= WRITTEN TASK =
Send back the line that contains "[(0,115),(0,133),(29,122),(21,107),(0,115)]" and all lines following it through the end of the data below, exactly, omitting pictures.

Extracted records
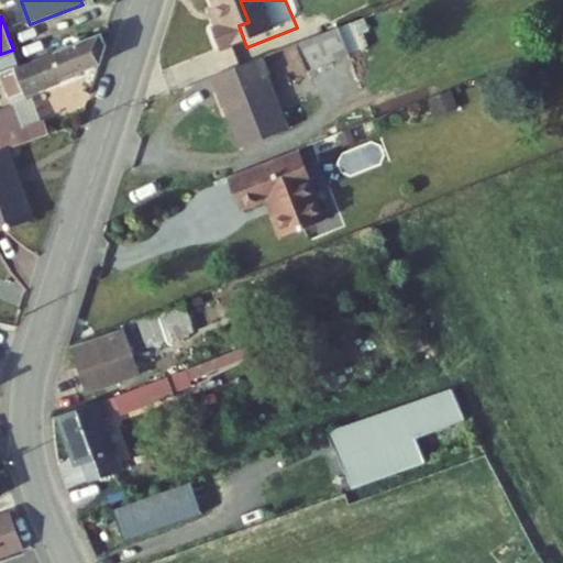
[(343,33),(301,50),(311,78),(354,62),(343,33)]
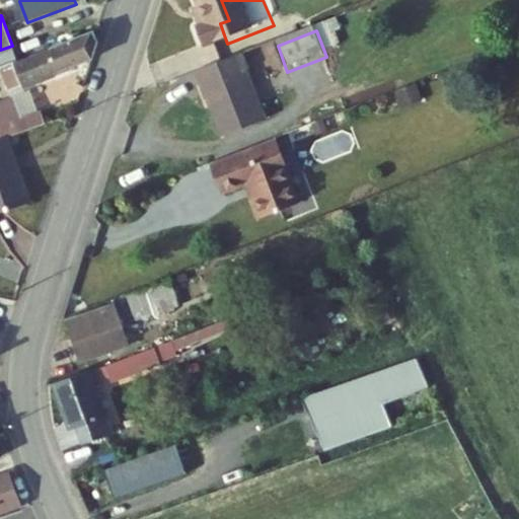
[(54,54),(17,68),(25,90),(94,62),(97,46),(97,41),(94,32),(52,50),(54,54)]
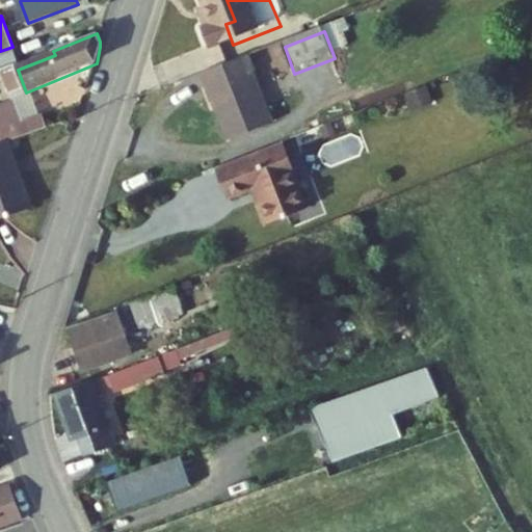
[(251,59),(203,79),(214,107),(217,106),(233,143),(271,128),(250,78),(258,76),(251,59)]
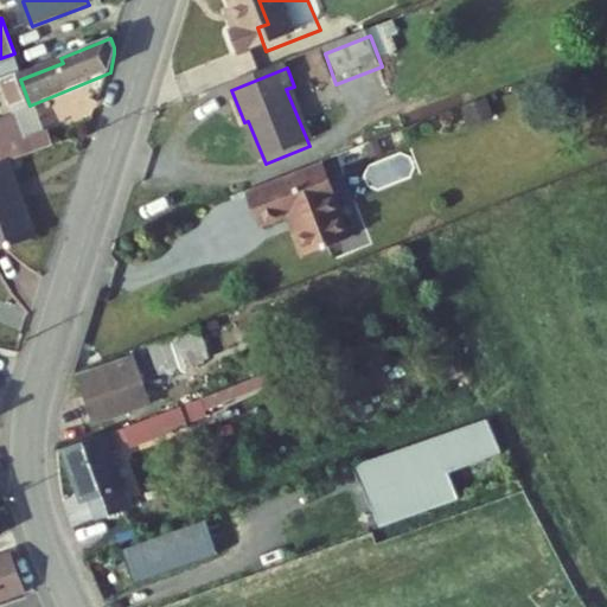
[(0,115),(0,133),(29,122),(21,107),(0,115)]
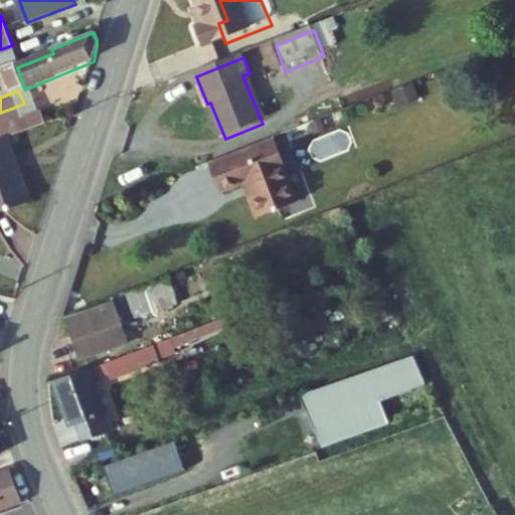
[(24,104),(0,113),(0,121),(7,139),(17,135),(34,128),(24,104)]
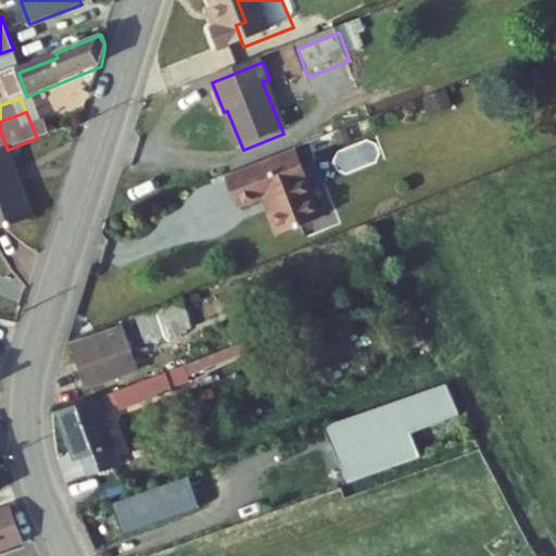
[(0,171),(24,161),(19,146),(8,150),(0,152),(0,171)]
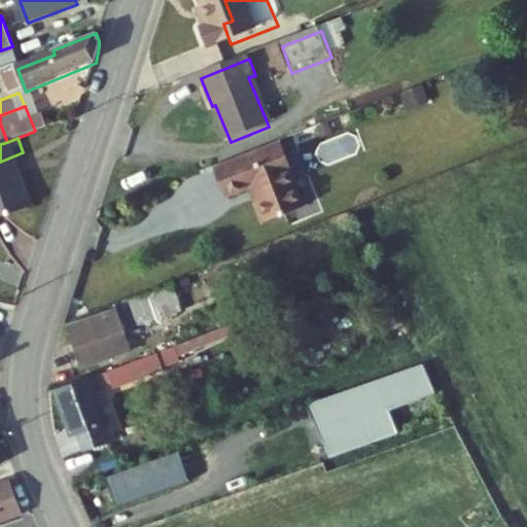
[(279,146),(212,173),(224,205),(250,195),(254,204),(252,205),(261,231),(303,214),(288,179),(291,178),(279,146)]
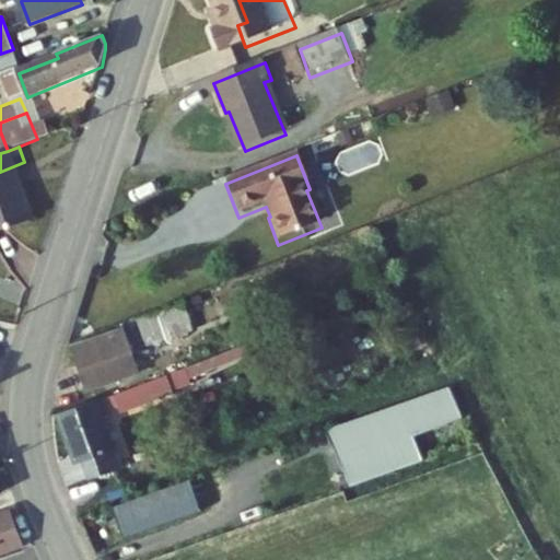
[(0,232),(46,213),(24,162),(0,172),(0,232)]
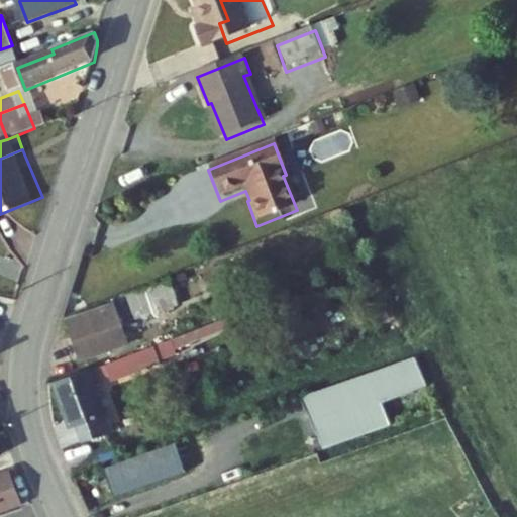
[(171,279),(126,295),(136,322),(181,307),(171,279)]
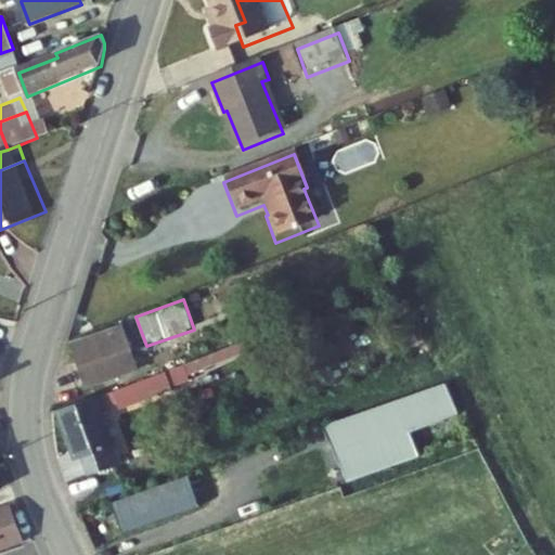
[(116,334),(68,352),(85,394),(132,375),(116,334)]
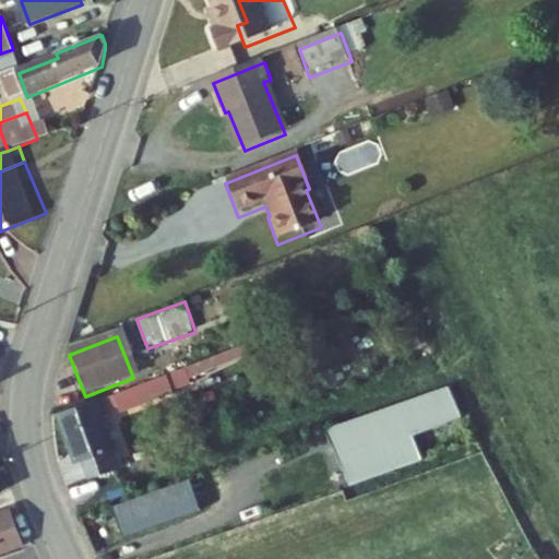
[(260,345),(116,396),(122,415),(187,392),(186,390),(203,383),(201,378),(263,356),(260,345)]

= REPLY TO THE TASK =
[(0,115),(0,133),(29,122),(21,107),(0,115)]
[(24,104),(0,113),(0,121),(7,139),(17,135),(34,128),(24,104)]
[(0,171),(24,161),(19,146),(8,150),(0,152),(0,171)]
[(279,146),(212,173),(224,205),(250,195),(254,204),(252,205),(261,231),(303,214),(288,179),(291,178),(279,146)]
[(0,232),(46,213),(24,162),(0,172),(0,232)]
[(171,279),(126,295),(136,322),(181,307),(171,279)]
[(116,334),(68,352),(85,394),(132,375),(116,334)]
[(260,345),(116,396),(122,415),(187,392),(186,390),(203,383),(201,378),(263,356),(260,345)]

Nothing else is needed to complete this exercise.